DESCRIPTION OF THE TASK: Reproduce the listing below verbatim, starting with its first line and ending with the line that contains "23: (62, 744)", both included.

╭─ RECORDS FOR THE EXERCISE

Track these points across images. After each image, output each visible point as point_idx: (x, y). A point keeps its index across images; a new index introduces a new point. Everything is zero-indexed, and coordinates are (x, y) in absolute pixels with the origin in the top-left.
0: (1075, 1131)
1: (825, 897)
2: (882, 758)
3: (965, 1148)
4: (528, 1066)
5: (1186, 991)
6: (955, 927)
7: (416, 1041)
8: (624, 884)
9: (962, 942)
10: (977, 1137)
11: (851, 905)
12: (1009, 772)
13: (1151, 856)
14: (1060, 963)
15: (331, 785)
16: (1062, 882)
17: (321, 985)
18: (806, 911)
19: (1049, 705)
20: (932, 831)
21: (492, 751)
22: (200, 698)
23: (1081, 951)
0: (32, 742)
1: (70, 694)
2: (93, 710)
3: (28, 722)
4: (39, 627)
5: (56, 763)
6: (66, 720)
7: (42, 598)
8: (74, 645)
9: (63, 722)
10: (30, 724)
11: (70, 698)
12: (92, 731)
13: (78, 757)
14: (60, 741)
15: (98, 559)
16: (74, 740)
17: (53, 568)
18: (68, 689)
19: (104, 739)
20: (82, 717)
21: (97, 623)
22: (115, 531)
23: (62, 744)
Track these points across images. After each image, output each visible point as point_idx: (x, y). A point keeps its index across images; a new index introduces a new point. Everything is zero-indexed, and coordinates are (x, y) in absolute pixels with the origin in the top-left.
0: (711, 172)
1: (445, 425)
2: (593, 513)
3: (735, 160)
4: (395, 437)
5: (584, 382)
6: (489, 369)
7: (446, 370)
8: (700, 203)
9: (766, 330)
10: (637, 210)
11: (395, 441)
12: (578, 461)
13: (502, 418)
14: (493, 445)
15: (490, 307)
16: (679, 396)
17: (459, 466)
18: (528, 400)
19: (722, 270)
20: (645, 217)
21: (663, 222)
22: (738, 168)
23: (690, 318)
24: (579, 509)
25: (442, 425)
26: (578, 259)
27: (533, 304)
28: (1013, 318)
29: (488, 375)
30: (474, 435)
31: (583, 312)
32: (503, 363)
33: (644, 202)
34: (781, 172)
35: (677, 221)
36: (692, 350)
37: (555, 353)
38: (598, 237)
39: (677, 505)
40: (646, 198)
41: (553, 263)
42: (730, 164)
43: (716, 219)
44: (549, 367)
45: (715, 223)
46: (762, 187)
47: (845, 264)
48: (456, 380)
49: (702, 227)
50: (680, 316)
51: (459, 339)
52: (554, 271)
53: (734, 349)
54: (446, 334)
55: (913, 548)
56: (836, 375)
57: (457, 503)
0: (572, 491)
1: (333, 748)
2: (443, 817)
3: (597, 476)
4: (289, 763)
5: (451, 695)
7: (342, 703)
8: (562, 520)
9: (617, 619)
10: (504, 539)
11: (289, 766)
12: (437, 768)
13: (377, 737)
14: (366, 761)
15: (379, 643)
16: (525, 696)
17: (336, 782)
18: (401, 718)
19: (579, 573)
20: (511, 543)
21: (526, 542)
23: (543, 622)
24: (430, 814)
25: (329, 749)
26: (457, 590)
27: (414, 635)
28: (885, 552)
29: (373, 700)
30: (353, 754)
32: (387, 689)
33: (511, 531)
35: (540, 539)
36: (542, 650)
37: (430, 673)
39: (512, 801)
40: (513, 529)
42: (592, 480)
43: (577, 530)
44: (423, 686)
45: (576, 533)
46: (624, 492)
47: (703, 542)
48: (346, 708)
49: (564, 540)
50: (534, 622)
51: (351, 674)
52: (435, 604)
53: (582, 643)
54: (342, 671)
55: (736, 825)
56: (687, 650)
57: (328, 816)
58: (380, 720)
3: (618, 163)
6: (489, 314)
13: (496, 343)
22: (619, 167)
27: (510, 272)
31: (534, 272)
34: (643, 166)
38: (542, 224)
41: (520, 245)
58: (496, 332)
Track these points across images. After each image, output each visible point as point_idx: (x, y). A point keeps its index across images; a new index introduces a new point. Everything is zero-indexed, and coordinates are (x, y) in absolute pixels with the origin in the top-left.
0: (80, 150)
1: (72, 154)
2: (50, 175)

╰─

WORKED SOLUTION:
Track these points across images. After each image, output each visible point as point_idx: (x, y). A point keeps its index across images; a new index introduces a new point. Everything is zero-indexed, and coordinates are (x, y) in absolute pixels with the origin in the top-left.
0: (1075, 1131)
1: (825, 897)
2: (882, 758)
3: (965, 1148)
4: (528, 1066)
5: (1186, 991)
6: (955, 927)
7: (416, 1041)
8: (624, 884)
9: (962, 942)
10: (977, 1137)
11: (851, 905)
12: (1009, 772)
13: (1151, 856)
14: (1060, 963)
15: (331, 785)
16: (1062, 882)
17: (321, 985)
18: (806, 911)
19: (1049, 705)
20: (932, 831)
21: (492, 751)
22: (200, 698)
23: (1081, 951)
0: (32, 742)
1: (70, 694)
2: (93, 710)
3: (28, 722)
4: (39, 627)
5: (56, 763)
6: (66, 720)
7: (42, 598)
8: (74, 645)
9: (63, 722)
10: (30, 724)
11: (70, 698)
12: (92, 731)
13: (78, 757)
14: (60, 741)
15: (98, 559)
16: (74, 740)
17: (53, 568)
18: (68, 689)
19: (104, 739)
20: (82, 717)
21: (97, 623)
22: (115, 531)
23: (62, 744)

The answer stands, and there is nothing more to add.